───── RECORDS TO PROCESS

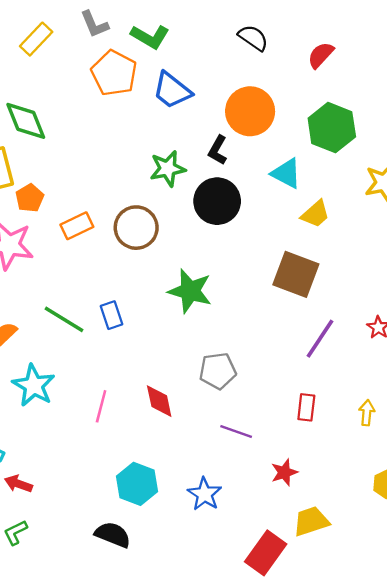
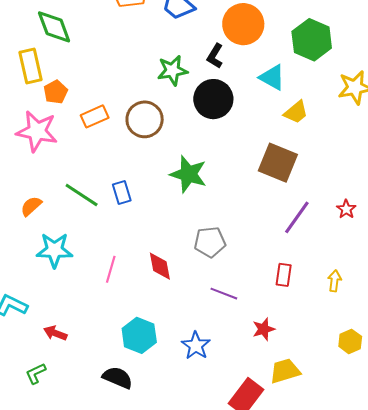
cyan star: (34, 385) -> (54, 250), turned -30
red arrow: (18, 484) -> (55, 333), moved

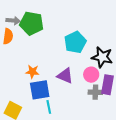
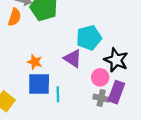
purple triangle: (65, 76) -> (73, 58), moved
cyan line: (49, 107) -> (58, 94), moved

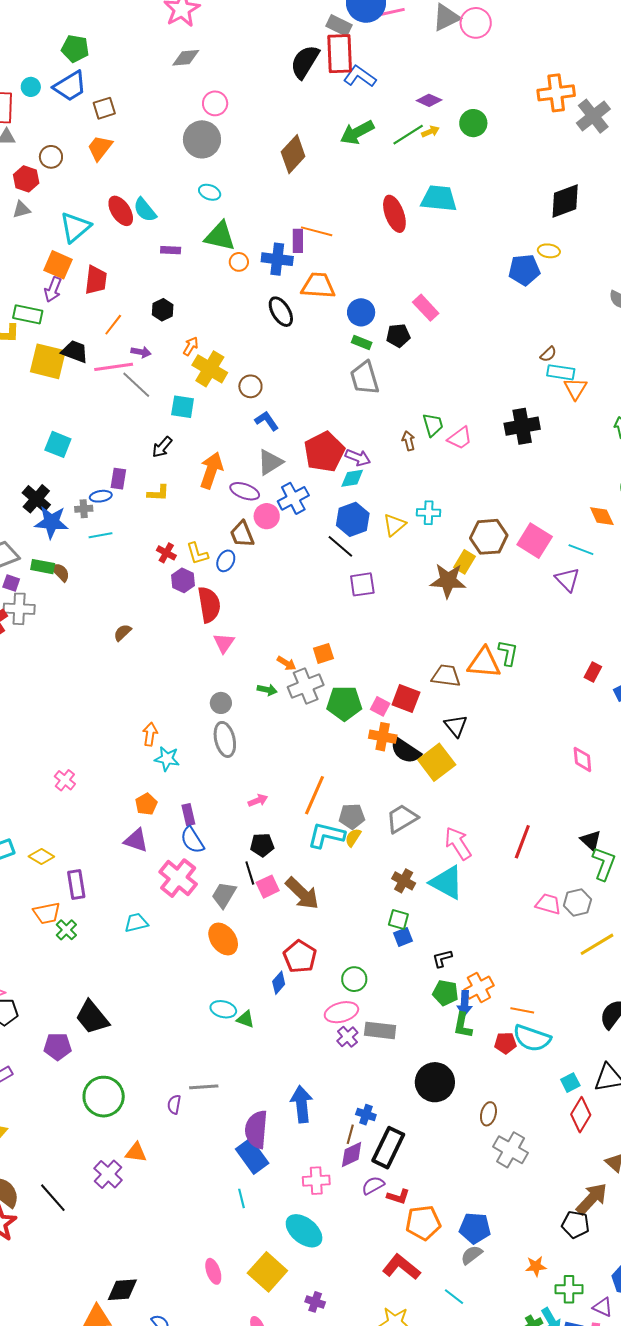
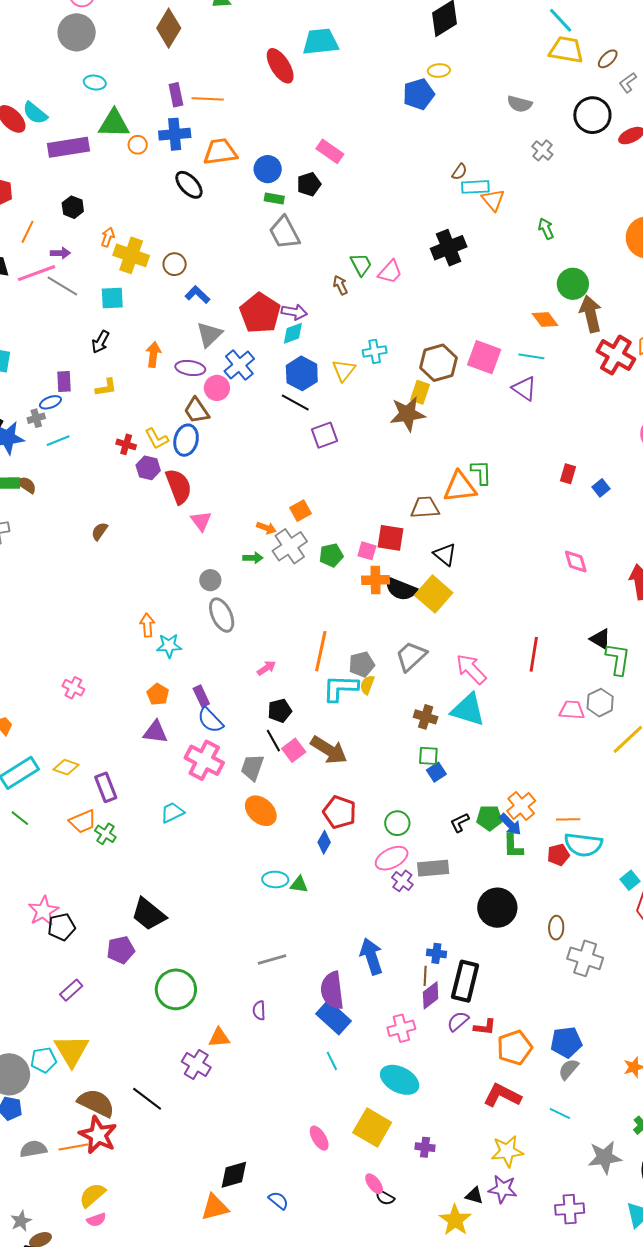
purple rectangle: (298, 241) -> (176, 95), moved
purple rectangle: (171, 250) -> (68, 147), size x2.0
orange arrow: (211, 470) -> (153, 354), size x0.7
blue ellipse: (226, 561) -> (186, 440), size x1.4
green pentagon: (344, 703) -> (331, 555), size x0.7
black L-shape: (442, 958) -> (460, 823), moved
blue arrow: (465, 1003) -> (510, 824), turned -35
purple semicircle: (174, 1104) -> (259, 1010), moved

──────────
───── RECORDS TO PROCESS

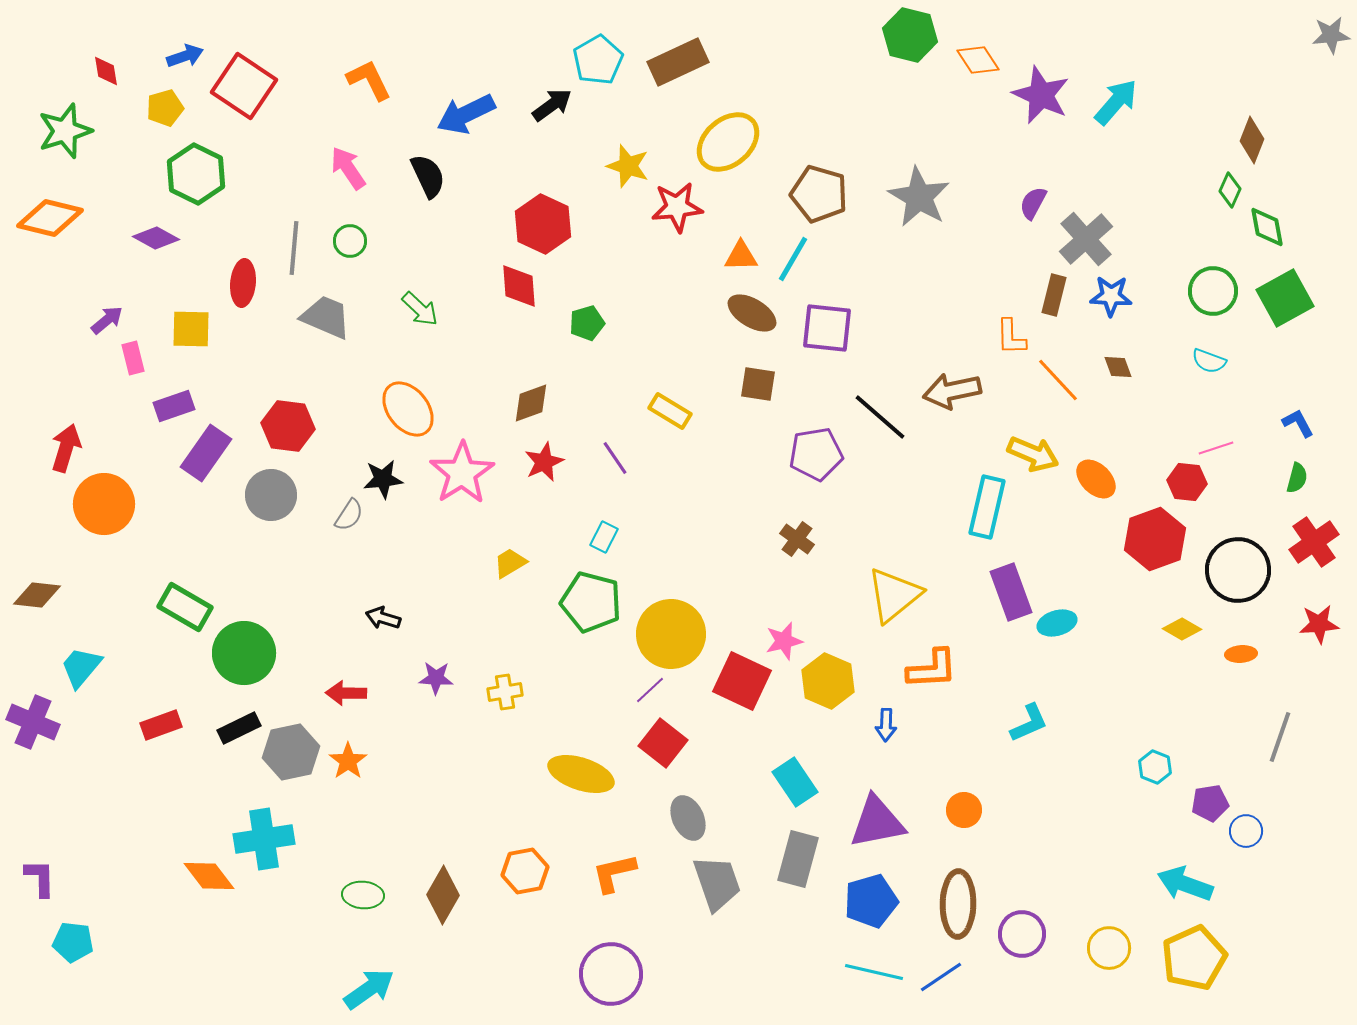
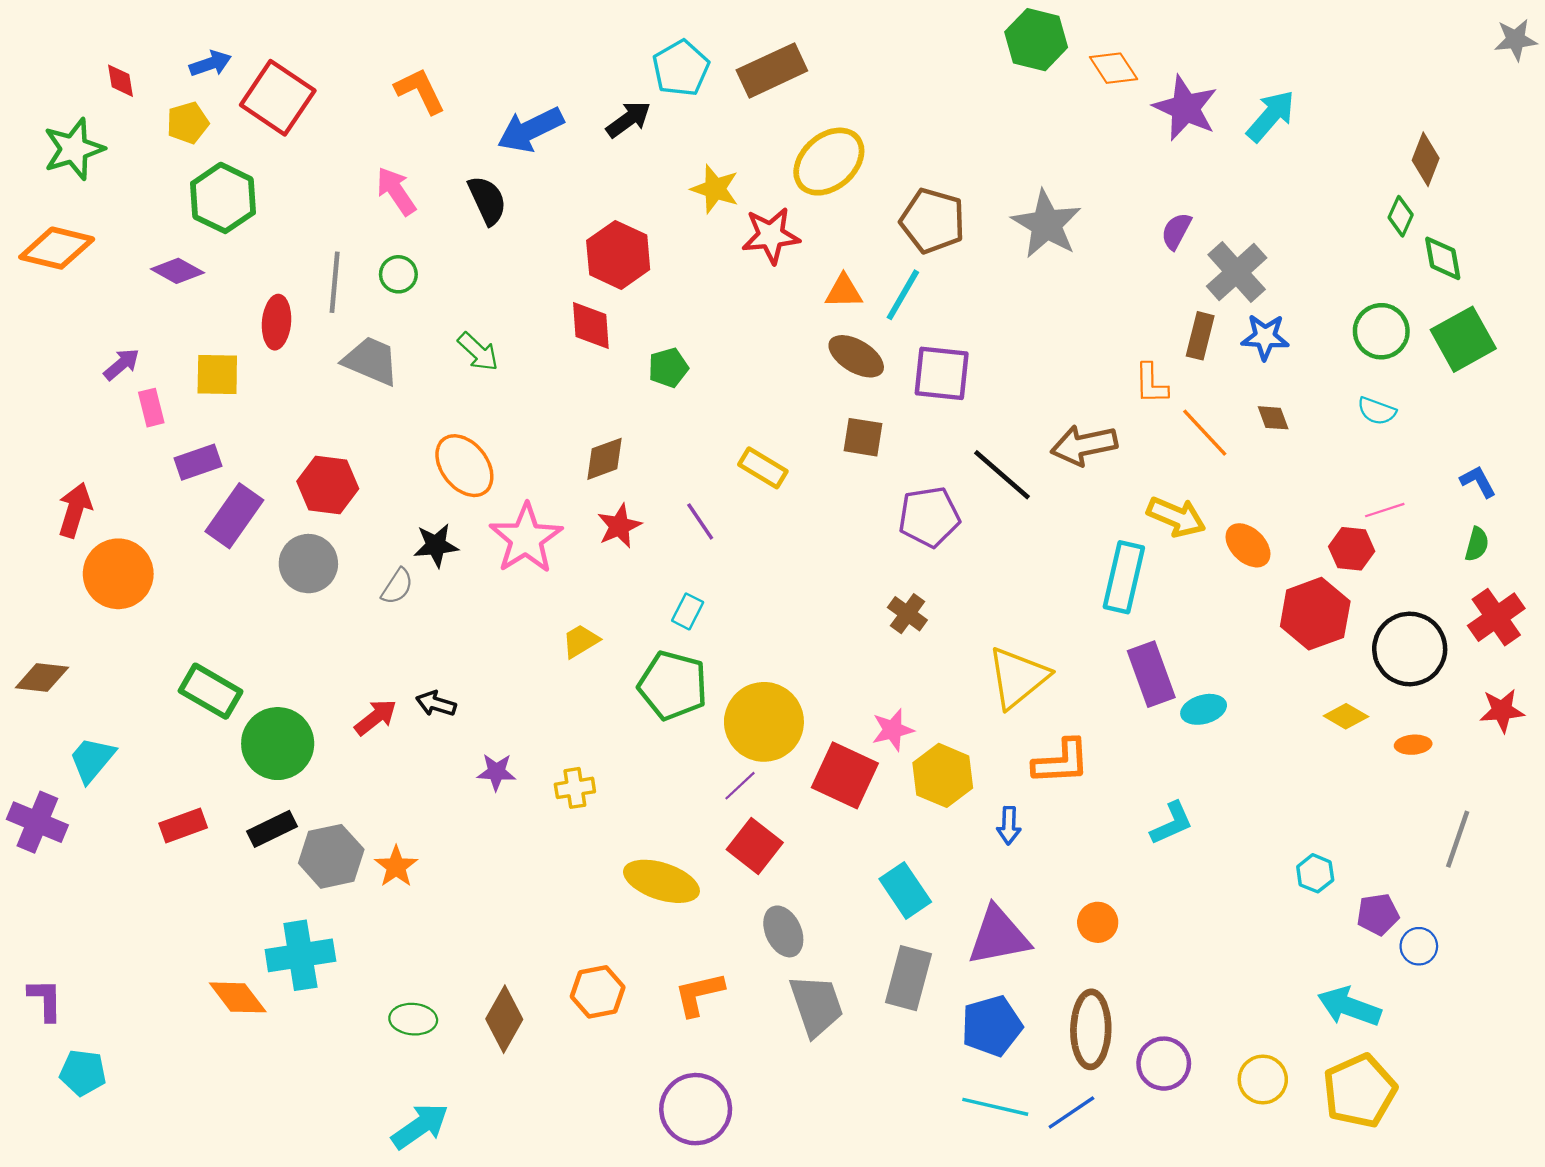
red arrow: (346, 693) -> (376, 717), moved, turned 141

──────────

Take the stretch of lines above from the one containing "black L-shape: (442, 958)" through the one containing "purple semicircle: (174, 1104)" and repeat it exactly, adding no other line.

black L-shape: (442, 958) -> (460, 823), moved
blue arrow: (465, 1003) -> (510, 824), turned -35
purple semicircle: (174, 1104) -> (259, 1010), moved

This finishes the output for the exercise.